* **What to produce**: Of all the lines below, output only those starting at the one with "blue rolling pin: 4 -> 0" and ending at the one with "yellow lemon: 2 -> 4", both ends included, exactly as written.

* **Input material**:
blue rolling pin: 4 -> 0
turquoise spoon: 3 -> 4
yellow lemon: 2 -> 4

==

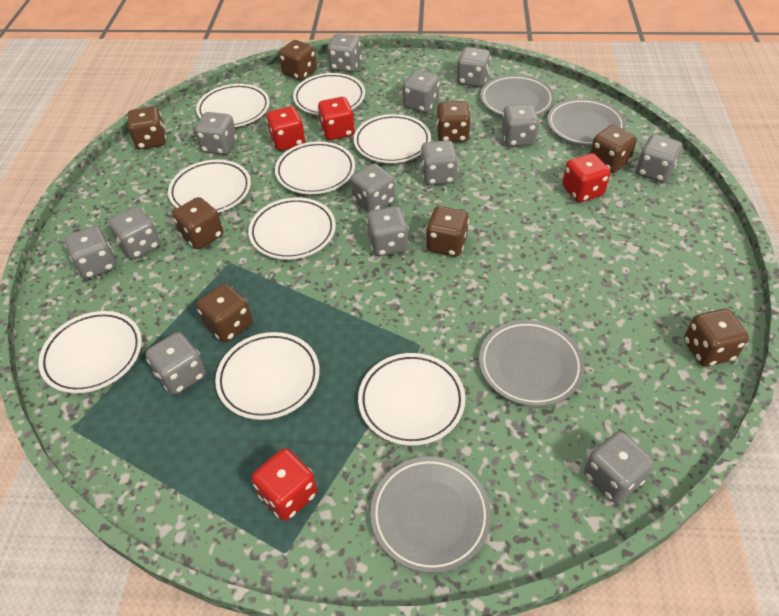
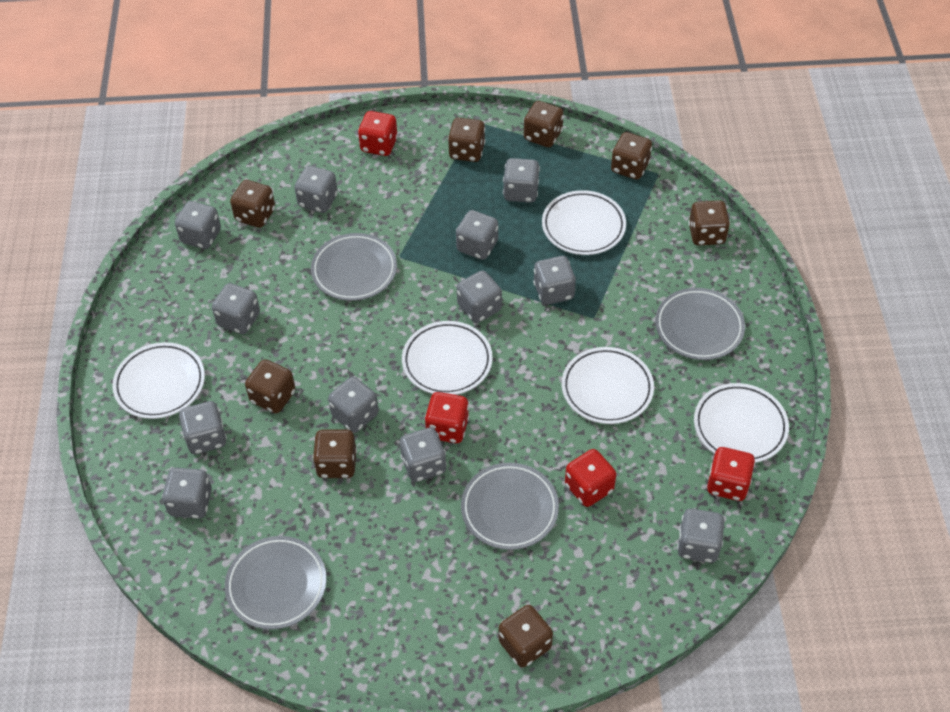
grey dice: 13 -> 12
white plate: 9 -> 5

* **Answer to this task**:
blue rolling pin: 4 -> 0
turquoise spoon: 3 -> 4
yellow lemon: 2 -> 4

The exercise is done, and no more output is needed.